** Opening DATA block **

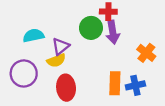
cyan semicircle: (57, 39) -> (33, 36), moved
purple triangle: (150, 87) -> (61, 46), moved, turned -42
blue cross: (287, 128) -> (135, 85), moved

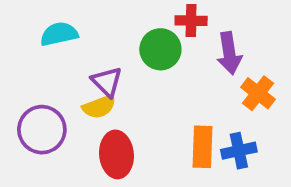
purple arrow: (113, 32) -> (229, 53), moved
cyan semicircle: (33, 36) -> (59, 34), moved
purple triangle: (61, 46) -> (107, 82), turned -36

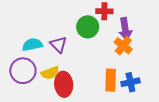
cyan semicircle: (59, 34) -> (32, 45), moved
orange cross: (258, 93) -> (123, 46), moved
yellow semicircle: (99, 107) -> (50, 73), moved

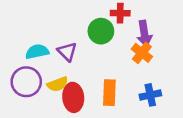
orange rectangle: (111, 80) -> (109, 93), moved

** Closing DATA block **
** Opening DATA block **

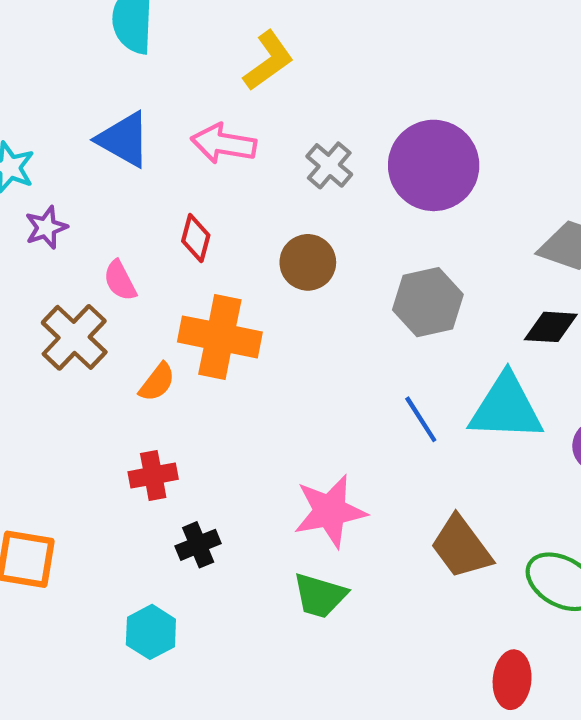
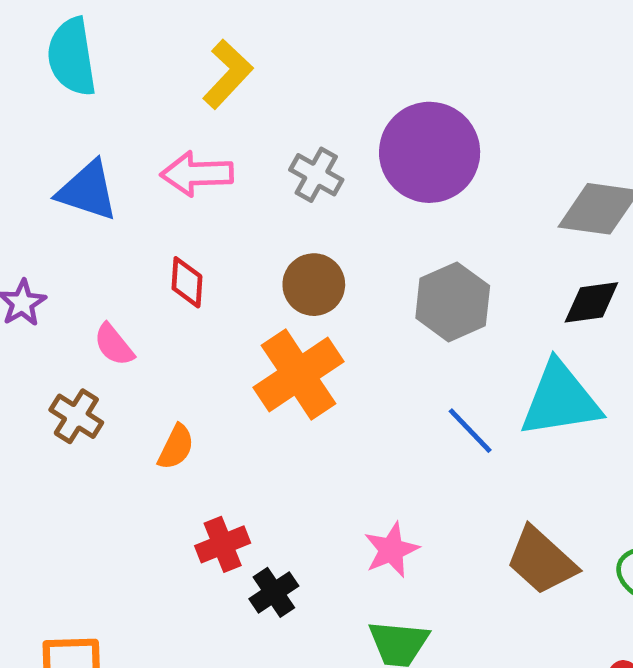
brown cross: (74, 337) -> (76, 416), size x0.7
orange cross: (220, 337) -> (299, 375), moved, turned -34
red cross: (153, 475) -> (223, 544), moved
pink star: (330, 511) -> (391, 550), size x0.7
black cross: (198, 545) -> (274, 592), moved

** Closing DATA block **

WRITTEN TASK: Copy each line of the preceding data that contains the string "size".

SOLUTION TO THIS TASK:
brown cross: (74, 337) -> (76, 416), size x0.7
pink star: (330, 511) -> (391, 550), size x0.7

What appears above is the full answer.